(TASK DETAILS): Skip all pictures; return exactly the lines from the one containing "white goblet: 3 -> 0" through the end of the data.

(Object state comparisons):
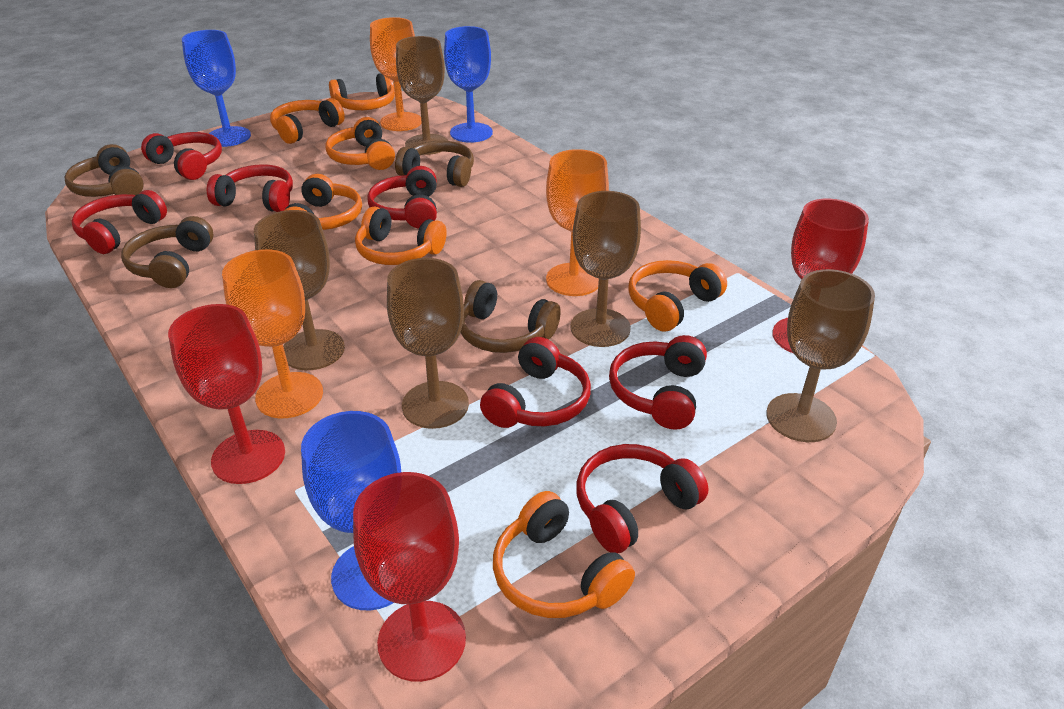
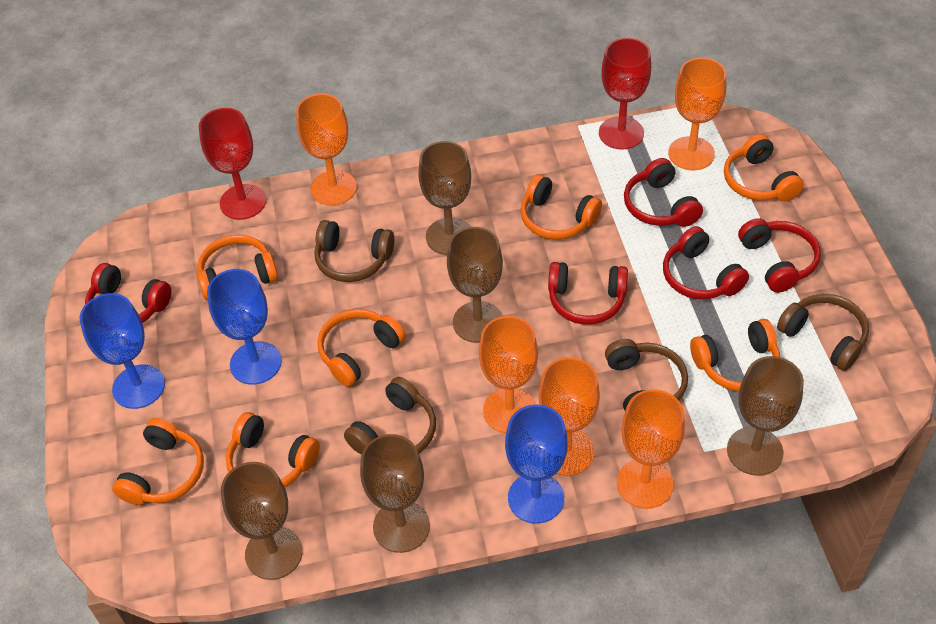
orange goblet: 3 -> 5
red goblet: 3 -> 2
red headphones: 7 -> 5

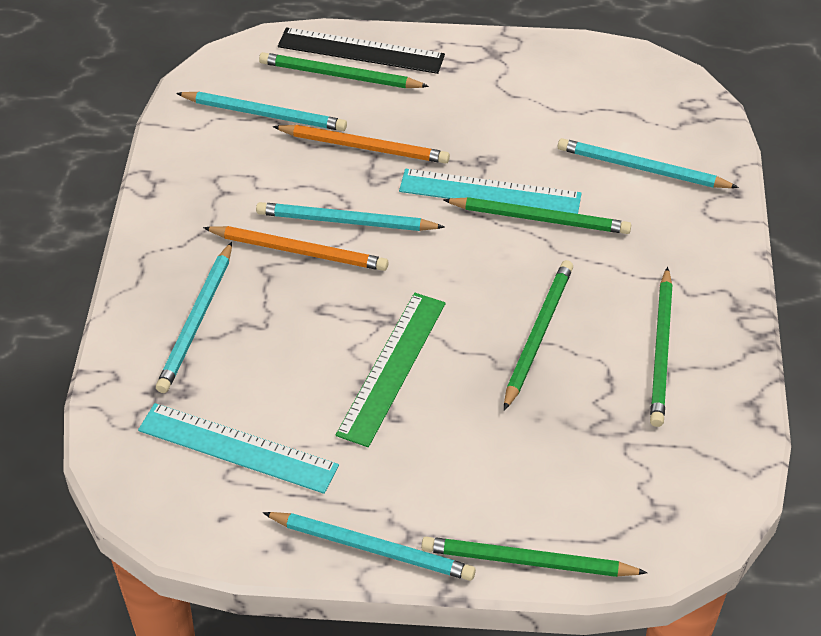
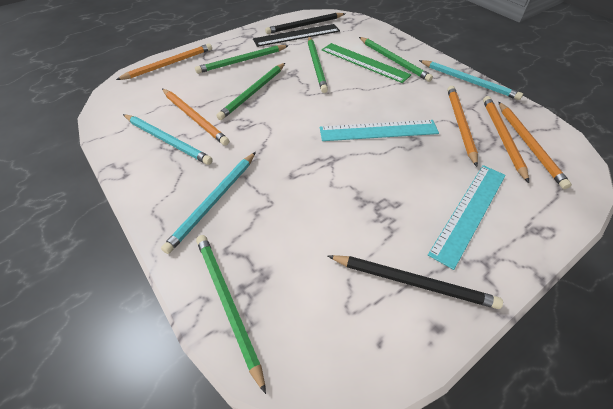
black pencil: 0 -> 2
orange pencil: 2 -> 5
turquoise pencil: 5 -> 3

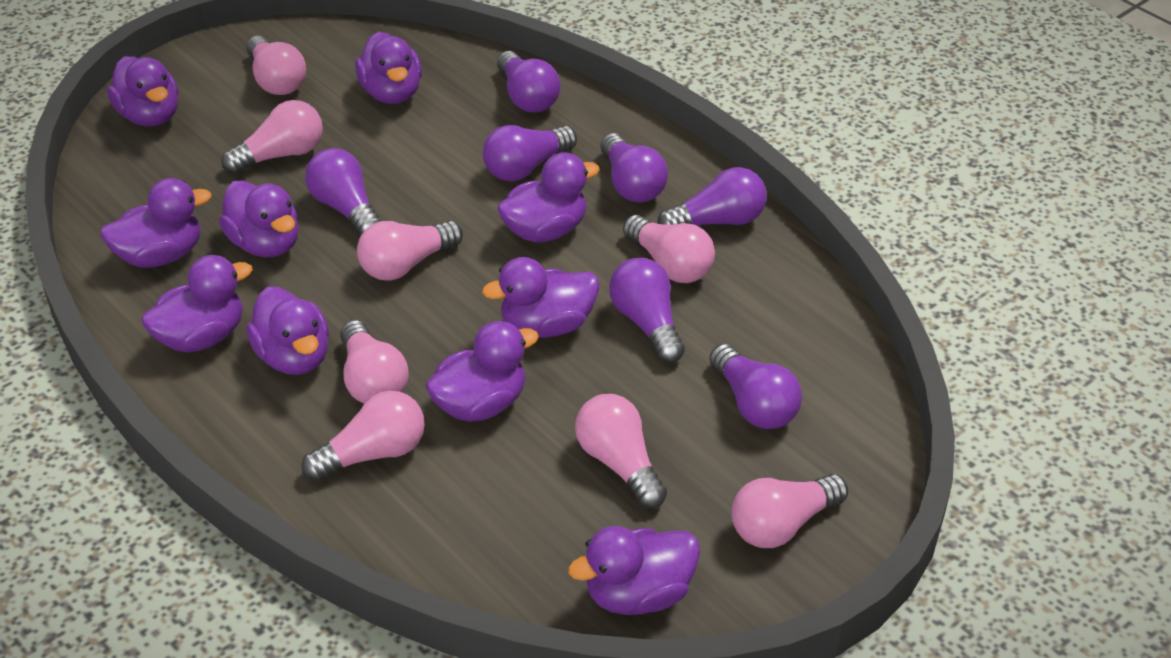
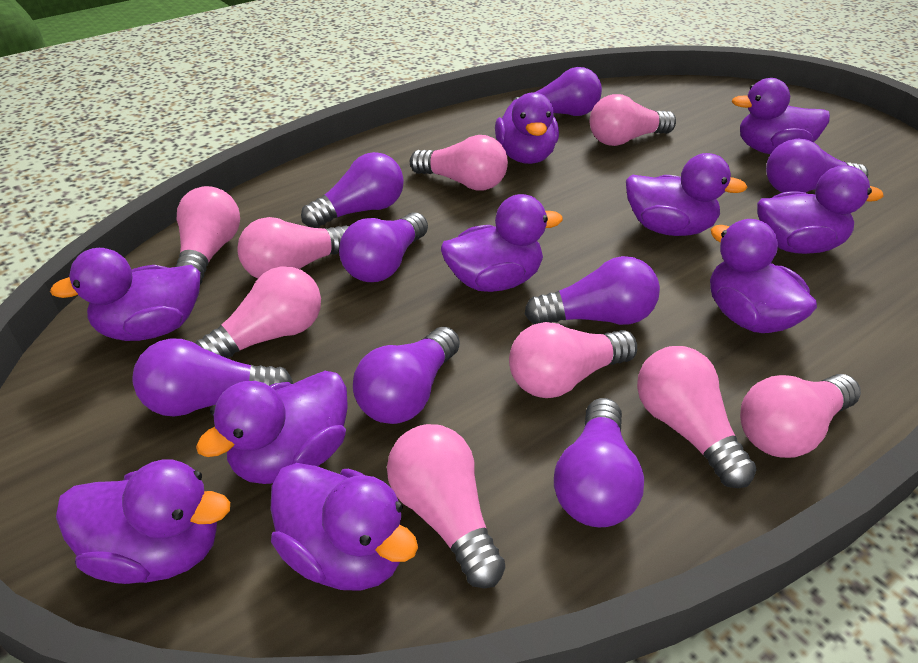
pink light bulb: 8 -> 9
purple light bulb: 7 -> 8

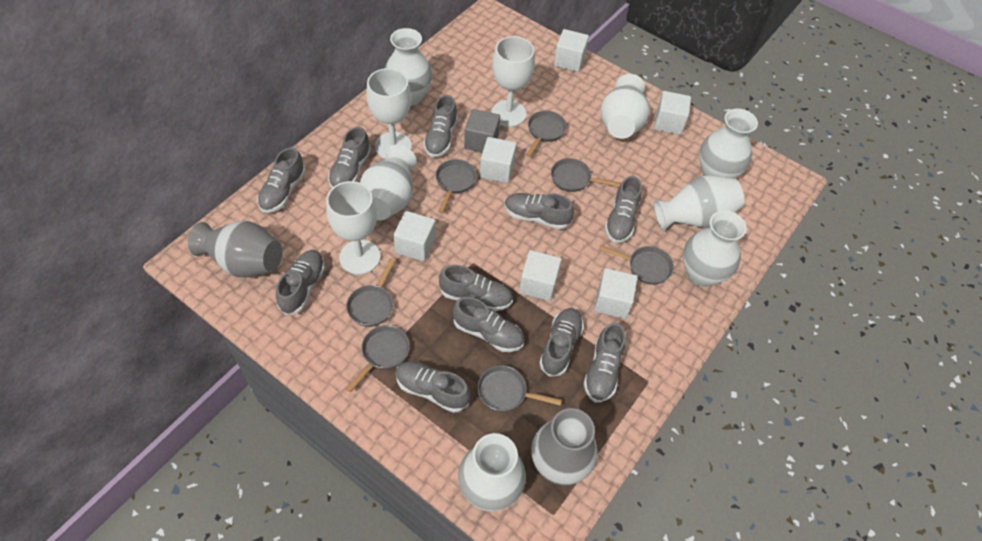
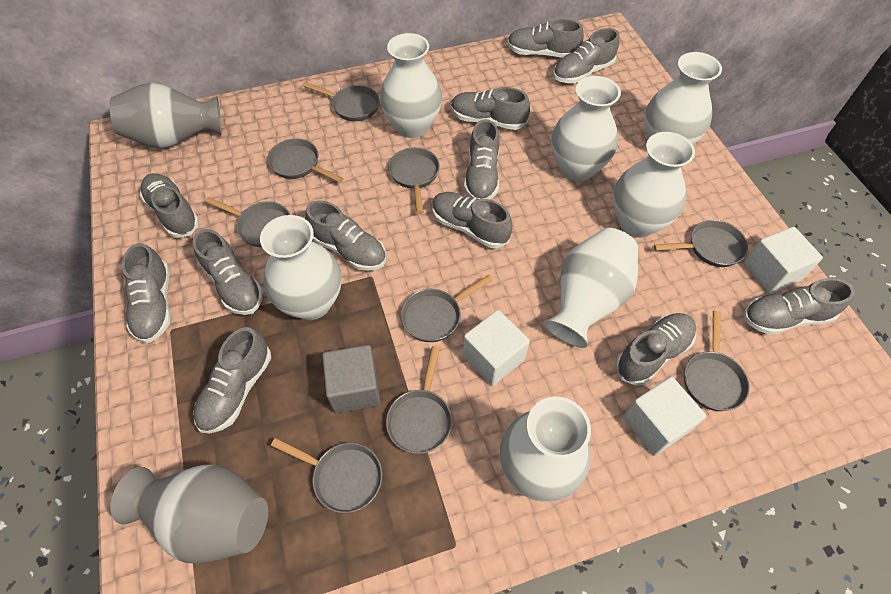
grey pan: 7 -> 9
grey shoe: 11 -> 12
white cube: 6 -> 3
white goblet: 3 -> 0

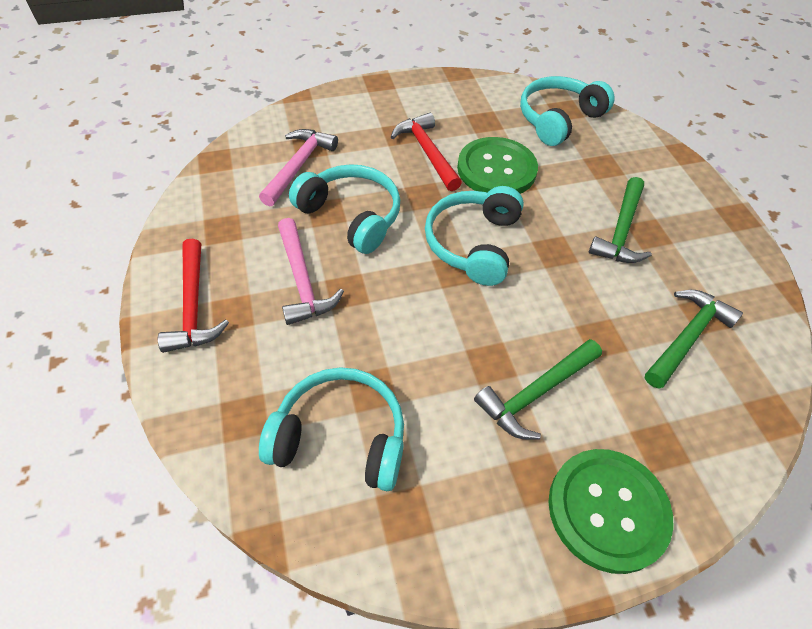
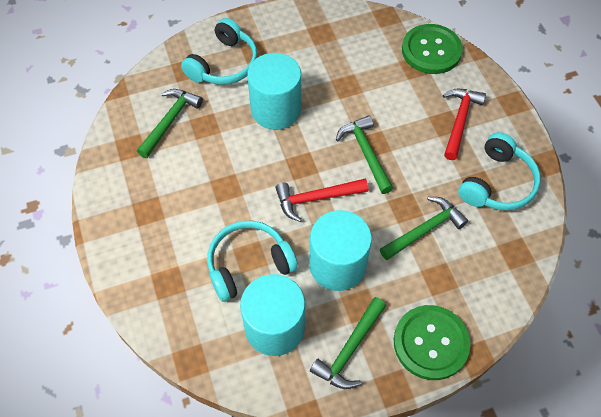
green hammer: 3 -> 4
pink hammer: 2 -> 0
turquoise cylinder: 0 -> 3
turquoise headphones: 4 -> 3

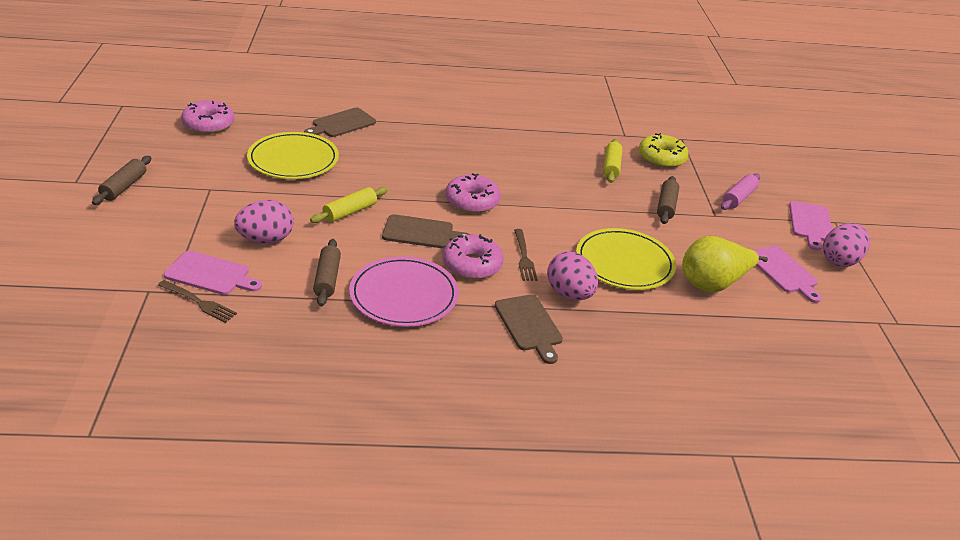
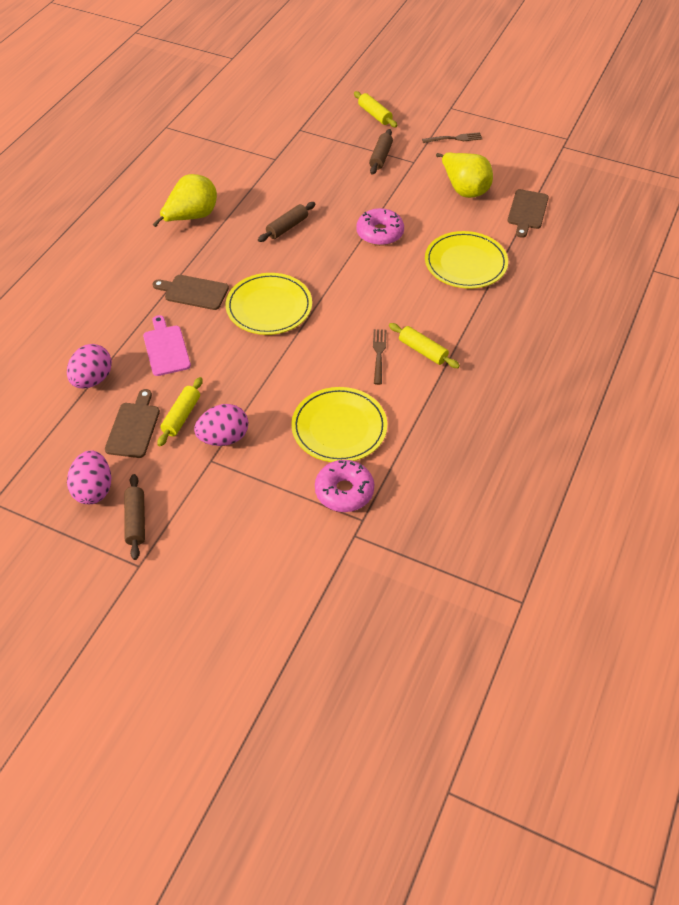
pink cutting board: 3 -> 1
pink donut: 3 -> 2
pink plate: 1 -> 0
pink rolling pin: 1 -> 0
yellow donut: 1 -> 0
yellow pear: 1 -> 2
yellow plate: 2 -> 3
yellow rolling pin: 2 -> 3

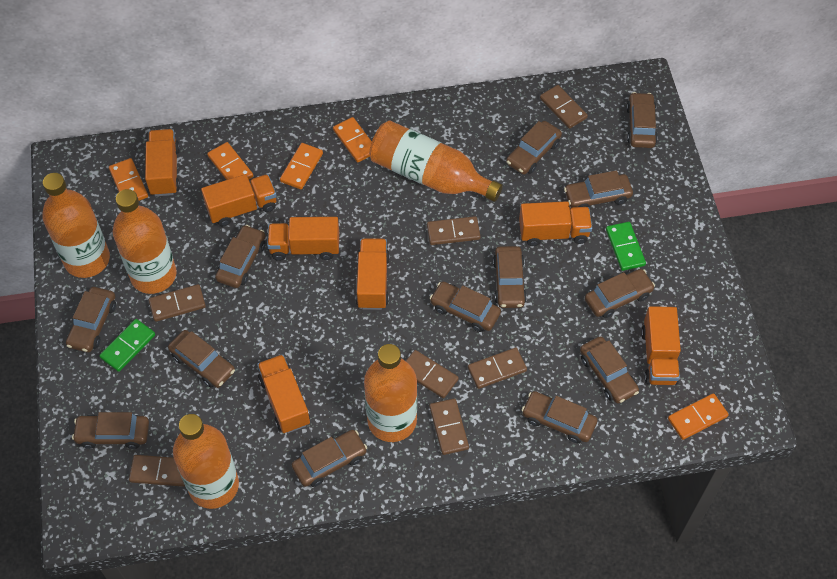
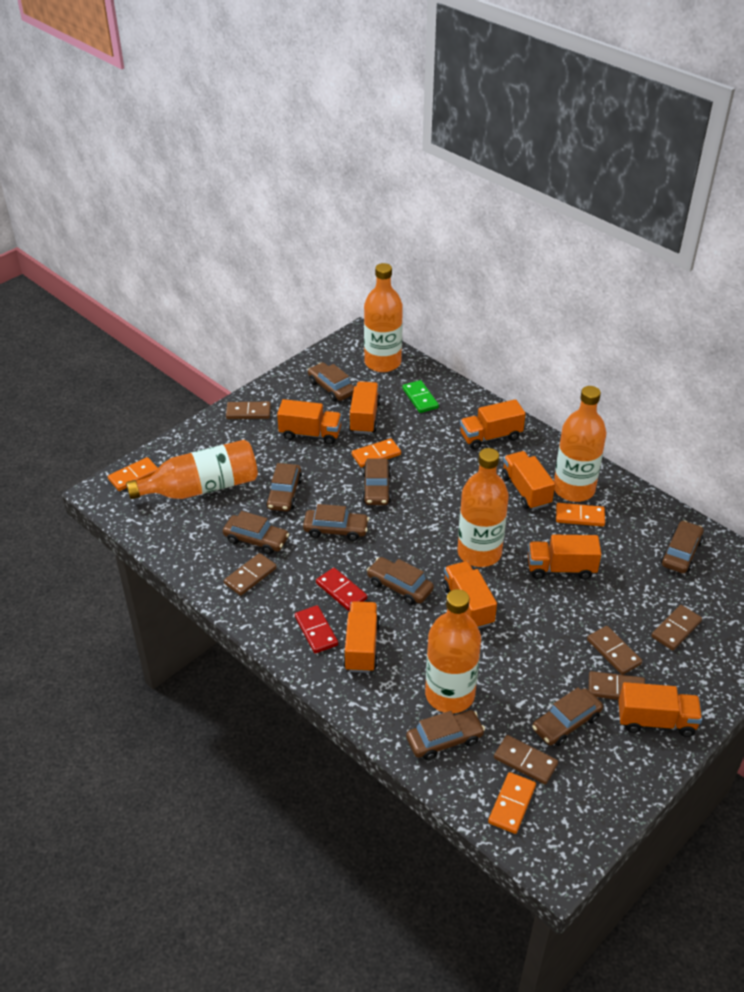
brown car: 13 -> 9
brown domino: 7 -> 6
green domino: 2 -> 1
orange domino: 5 -> 4
orange truck: 7 -> 8
red domino: 0 -> 2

(TASK RESPONSE):
white goblet: 3 -> 0

green hammer: 3 -> 4
pink hammer: 2 -> 0
turquoise cylinder: 0 -> 3
turquoise headphones: 4 -> 3

pink cutting board: 3 -> 1
pink donut: 3 -> 2
pink plate: 1 -> 0
pink rolling pin: 1 -> 0
yellow donut: 1 -> 0
yellow pear: 1 -> 2
yellow plate: 2 -> 3
yellow rolling pin: 2 -> 3

brown car: 13 -> 9
brown domino: 7 -> 6
green domino: 2 -> 1
orange domino: 5 -> 4
orange truck: 7 -> 8
red domino: 0 -> 2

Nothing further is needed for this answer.